*Records provided*:
※

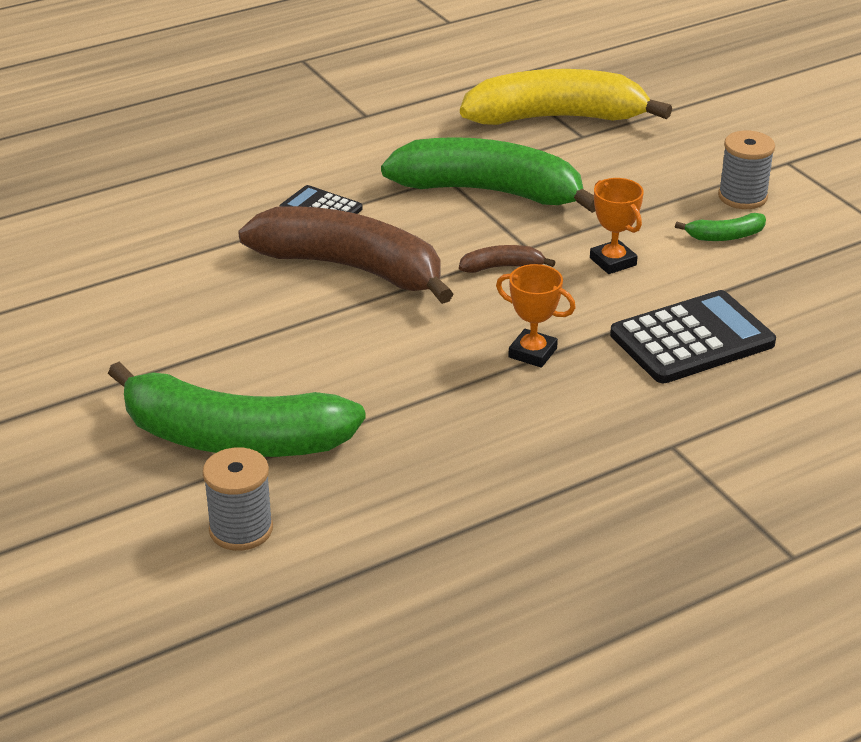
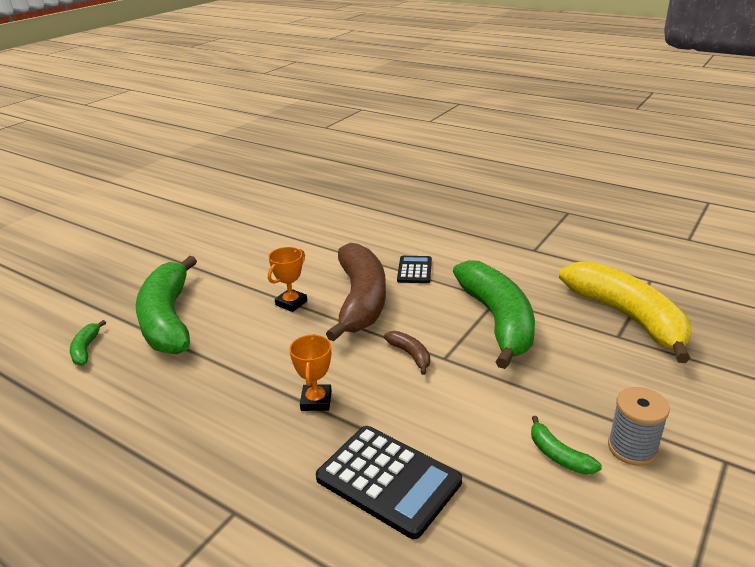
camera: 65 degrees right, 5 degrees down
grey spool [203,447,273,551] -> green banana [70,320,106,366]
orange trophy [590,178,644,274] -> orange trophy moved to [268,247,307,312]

※

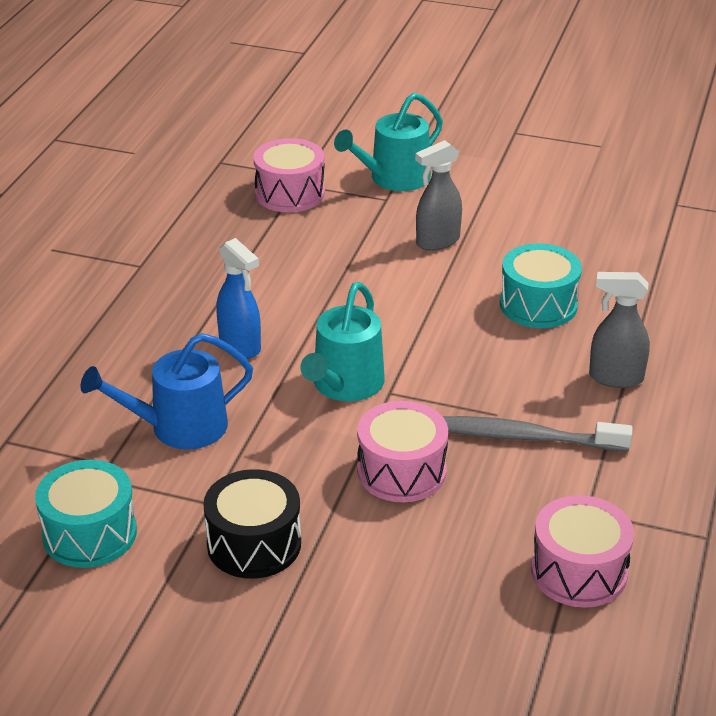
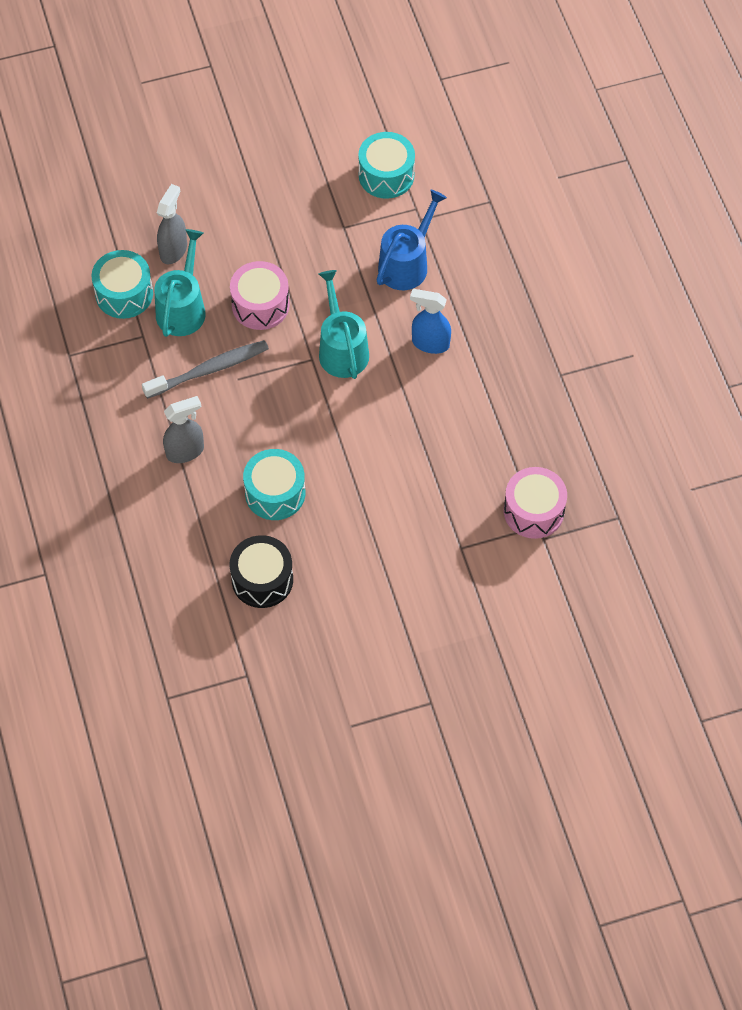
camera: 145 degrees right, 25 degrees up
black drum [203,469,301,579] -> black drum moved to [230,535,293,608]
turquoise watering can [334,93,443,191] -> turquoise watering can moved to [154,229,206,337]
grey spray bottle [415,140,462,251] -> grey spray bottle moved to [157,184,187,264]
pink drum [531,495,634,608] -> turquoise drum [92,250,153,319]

※

*Assignment*: Should a line in the material contain "drum", copy it.

*Result below*:
black drum [203,469,301,579] -> black drum moved to [230,535,293,608]
pink drum [531,495,634,608] -> turquoise drum [92,250,153,319]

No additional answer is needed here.